→ **PROBLEM TO SOLVE**
Please return exactly the lines from the top of the data through the line that contains "purple L-shape: (67, 92)", and skip all pictures.

START PROVIDED RECORDS

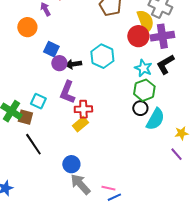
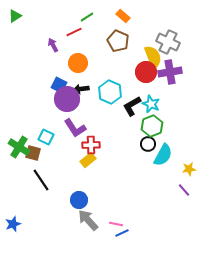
orange circle: (27, 27) -> (78, 63), moved
purple circle: (59, 63) -> (67, 99), size x1.6
black arrow: (73, 64) -> (81, 89), moved
black L-shape: (165, 64) -> (132, 106), moved
purple L-shape: (67, 92) -> (75, 128), turned -55

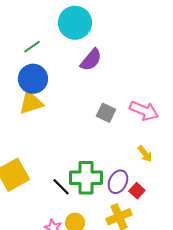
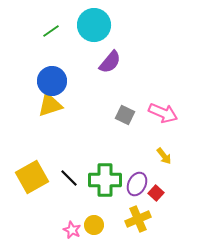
green line: (32, 47) -> (51, 31), moved
black line: (61, 187) -> (69, 178), moved

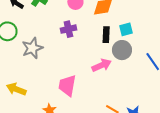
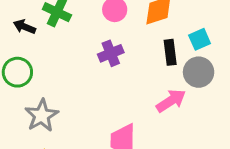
gray star: (32, 48) -> (42, 115), moved

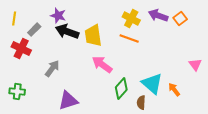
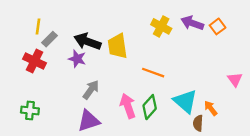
purple star: (58, 16) -> (77, 59), moved
yellow line: (14, 19) -> (38, 26), moved
orange line: (129, 39) -> (153, 73), moved
pink arrow: (102, 65) -> (128, 106), moved, turned 35
gray arrow: (52, 69) -> (91, 90), moved
brown semicircle: (141, 103) -> (198, 123), moved

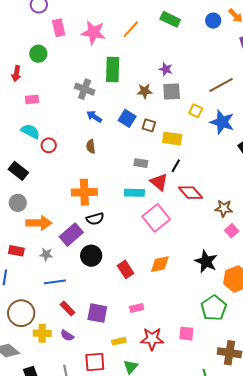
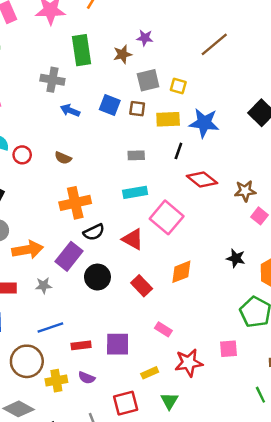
brown star: (145, 91) -> (123, 54), moved
gray square: (172, 92) -> (148, 80), moved
yellow square: (196, 111) -> (178, 86), moved
blue star: (222, 122) -> (204, 123), moved
brown semicircle: (91, 146) -> (63, 158), moved, turned -48
red triangle: (159, 182) -> (133, 239), moved
black star: (206, 261) -> (236, 258), size x0.7
blue line: (55, 282) -> (50, 327), moved
pink rectangle: (137, 308) -> (163, 329), turned 56
red rectangle: (67, 309) -> (81, 345), turned -42

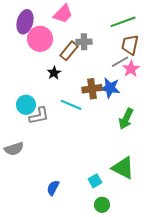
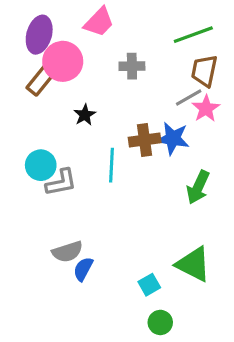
brown rectangle: (69, 51) -> (41, 80), moved
cyan line: (71, 105) -> (111, 165), turned 70
gray semicircle: (14, 149) -> (67, 252), moved
blue semicircle: (53, 188) -> (83, 269), moved

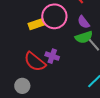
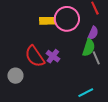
purple semicircle: (84, 22) -> (93, 33), turned -136
green semicircle: (84, 37) -> (89, 48), turned -72

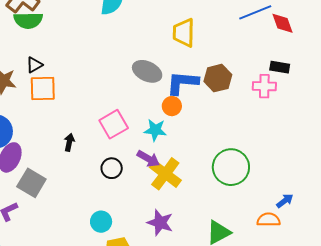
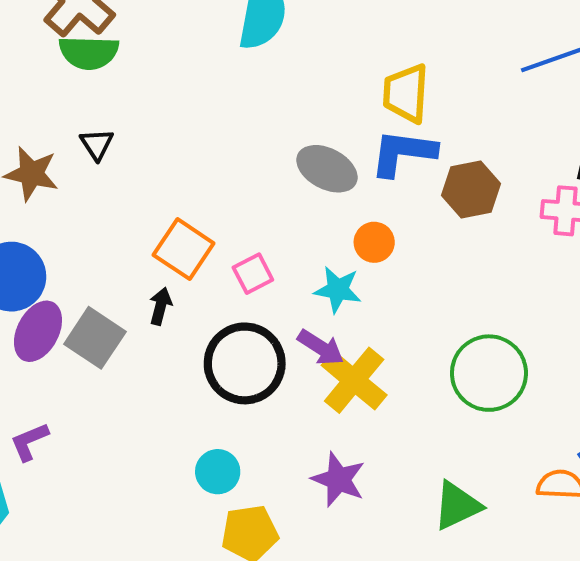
black triangle: (34, 65) -> (97, 144), turned -36
blue L-shape: (182, 83) -> (403, 153), moved
orange square: (43, 88) -> (184, 249), moved, turned 32
pink square: (114, 124) -> (253, 274), size x0.7
black circle: (112, 168) -> (245, 363), size x1.8
gray square: (31, 183) -> (95, 338), moved

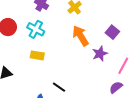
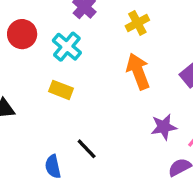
purple star: (100, 54) -> (164, 127), moved

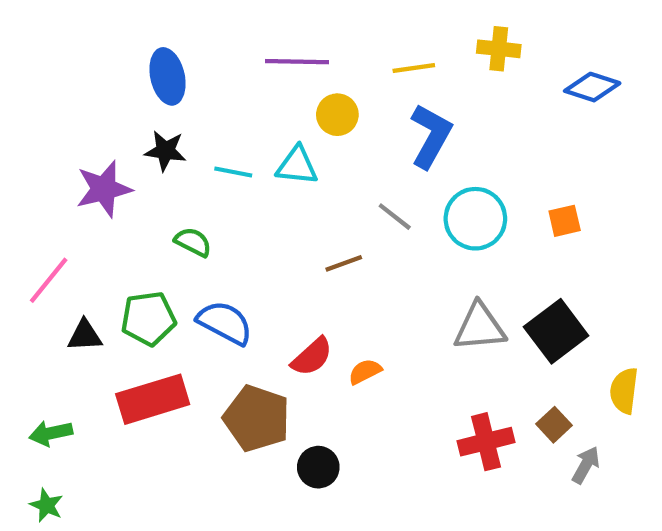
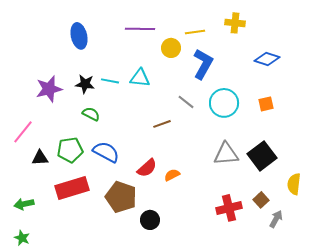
blue diamond: (592, 87) -> (267, 59), moved
yellow circle: (337, 115) -> (171, 48), moved
black star: (165, 151) -> (85, 84), moved

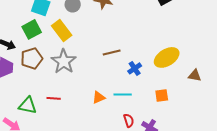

END PROVIDED RECORDS

→ **PROBLEM SOLUTION**
orange circle: (27, 27) -> (78, 63), moved
purple circle: (59, 63) -> (67, 99), size x1.6
black arrow: (73, 64) -> (81, 89), moved
black L-shape: (165, 64) -> (132, 106), moved
purple L-shape: (67, 92) -> (75, 128), turned -55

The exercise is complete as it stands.